RAW DATA Start Marker

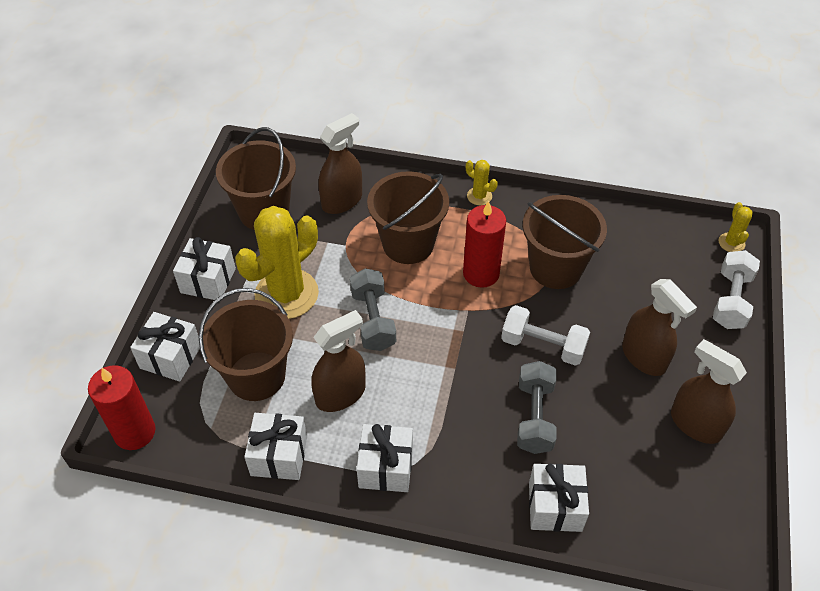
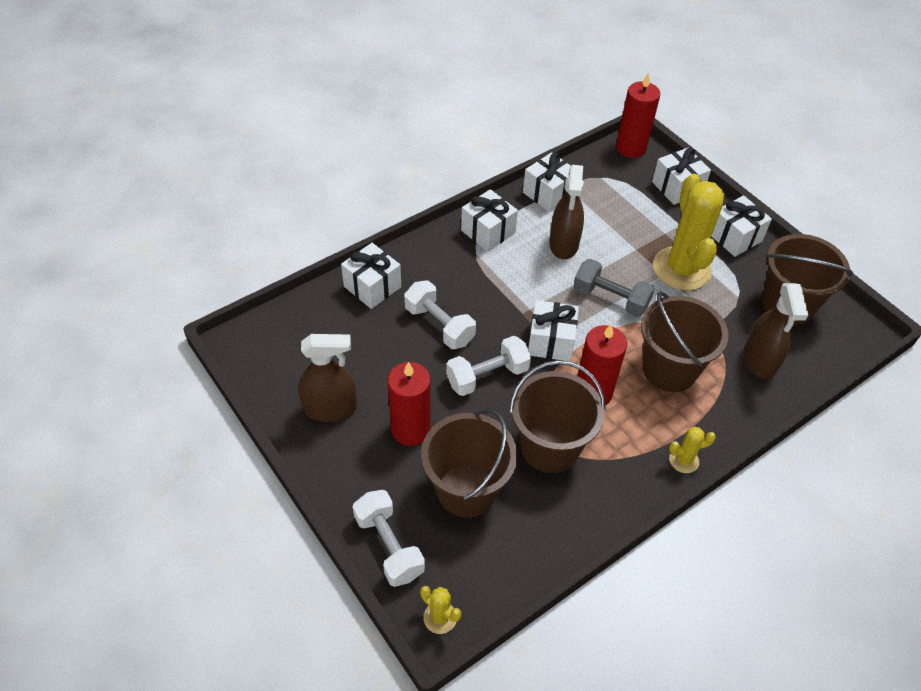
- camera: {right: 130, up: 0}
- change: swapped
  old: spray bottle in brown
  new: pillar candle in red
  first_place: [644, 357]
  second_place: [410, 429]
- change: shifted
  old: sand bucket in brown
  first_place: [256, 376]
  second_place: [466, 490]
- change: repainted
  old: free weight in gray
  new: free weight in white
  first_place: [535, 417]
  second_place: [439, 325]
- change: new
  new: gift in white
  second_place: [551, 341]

RAW DATA End Marker

Everything from the line containing "old: spray bottle in brown" down to the last line of the entries is to be returned exactly, both ends included, and nothing beyond it.

  old: spray bottle in brown
  new: pillar candle in red
  first_place: [644, 357]
  second_place: [410, 429]
- change: shifted
  old: sand bucket in brown
  first_place: [256, 376]
  second_place: [466, 490]
- change: repainted
  old: free weight in gray
  new: free weight in white
  first_place: [535, 417]
  second_place: [439, 325]
- change: new
  new: gift in white
  second_place: [551, 341]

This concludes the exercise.